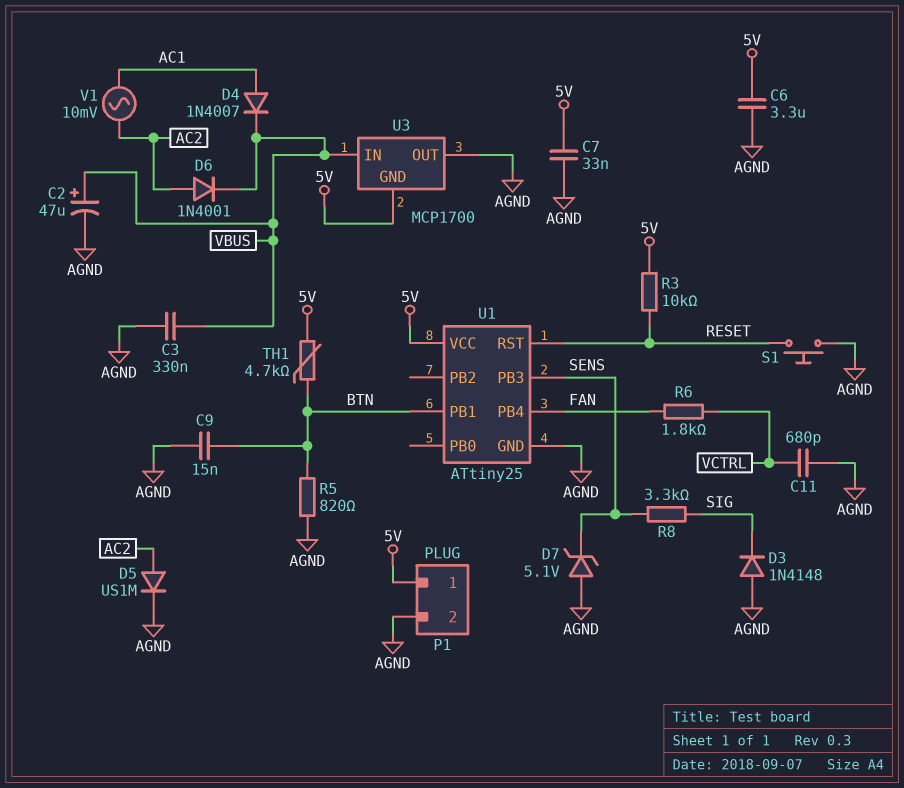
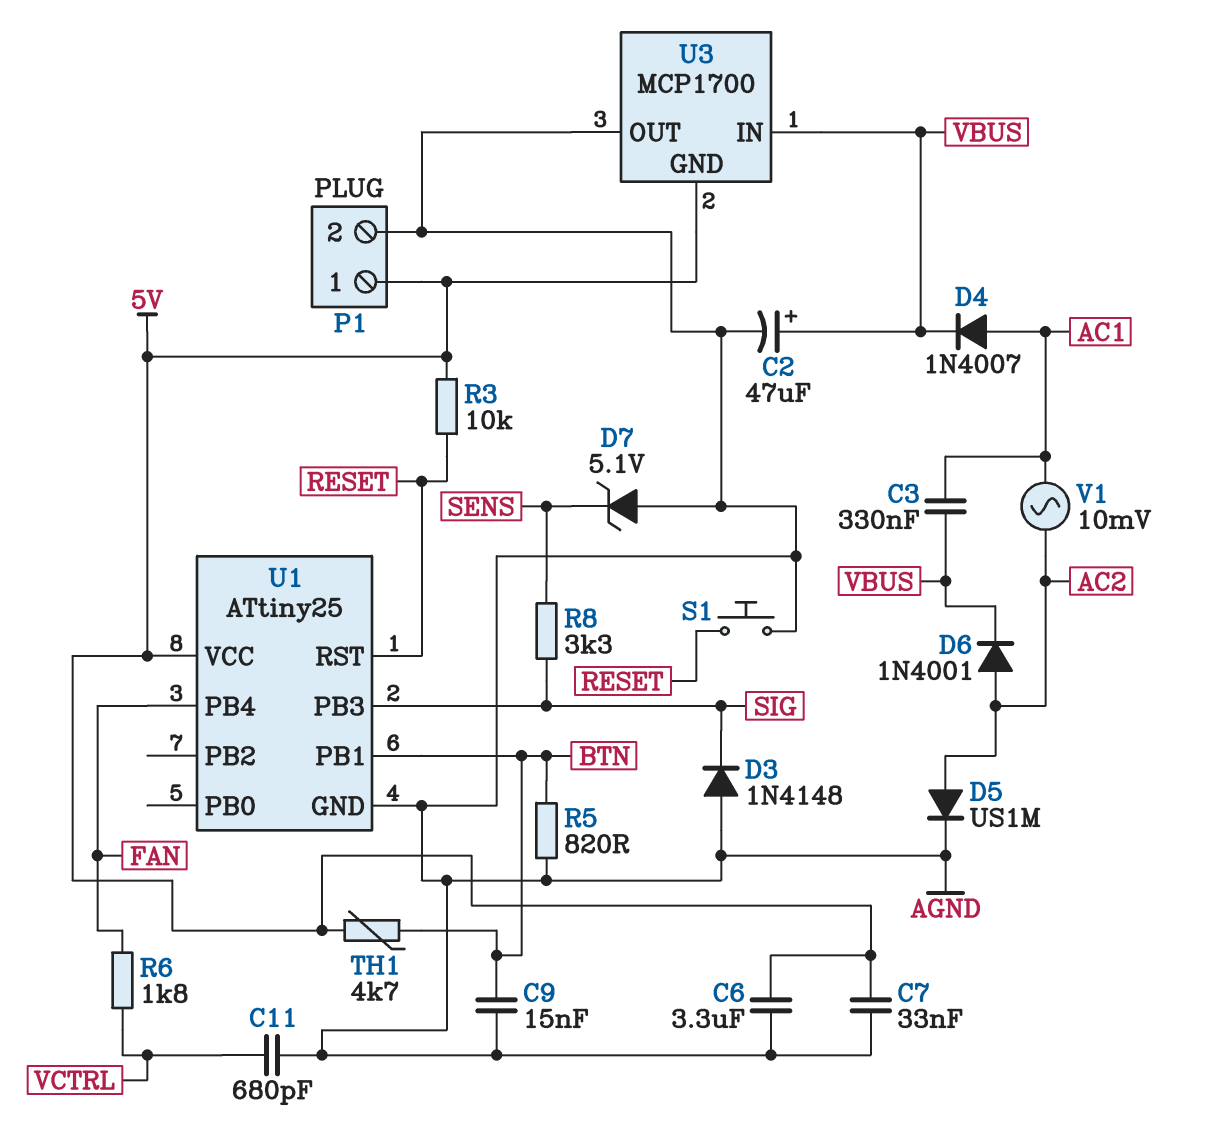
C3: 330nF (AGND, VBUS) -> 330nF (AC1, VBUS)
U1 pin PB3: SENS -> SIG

════════════════════

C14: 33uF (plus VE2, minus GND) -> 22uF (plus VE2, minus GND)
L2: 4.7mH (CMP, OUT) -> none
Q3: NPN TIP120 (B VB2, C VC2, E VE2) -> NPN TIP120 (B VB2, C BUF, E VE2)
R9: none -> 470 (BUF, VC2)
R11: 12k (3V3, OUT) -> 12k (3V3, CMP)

════════════════════

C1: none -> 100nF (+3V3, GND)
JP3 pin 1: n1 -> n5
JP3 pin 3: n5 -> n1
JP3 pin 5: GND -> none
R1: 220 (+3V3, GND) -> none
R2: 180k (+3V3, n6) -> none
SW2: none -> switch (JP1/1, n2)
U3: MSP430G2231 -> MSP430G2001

════════════════════

▸ What the task asks: In the data above, start at the line that has "R1: 220 (+3V3, GND) -> none", stop after the line that has "U3: MSP430G2231 -> MSP430G2001", and print every line in between exactly as it stands.

▸ Completed exercise:
R1: 220 (+3V3, GND) -> none
R2: 180k (+3V3, n6) -> none
SW2: none -> switch (JP1/1, n2)
U3: MSP430G2231 -> MSP430G2001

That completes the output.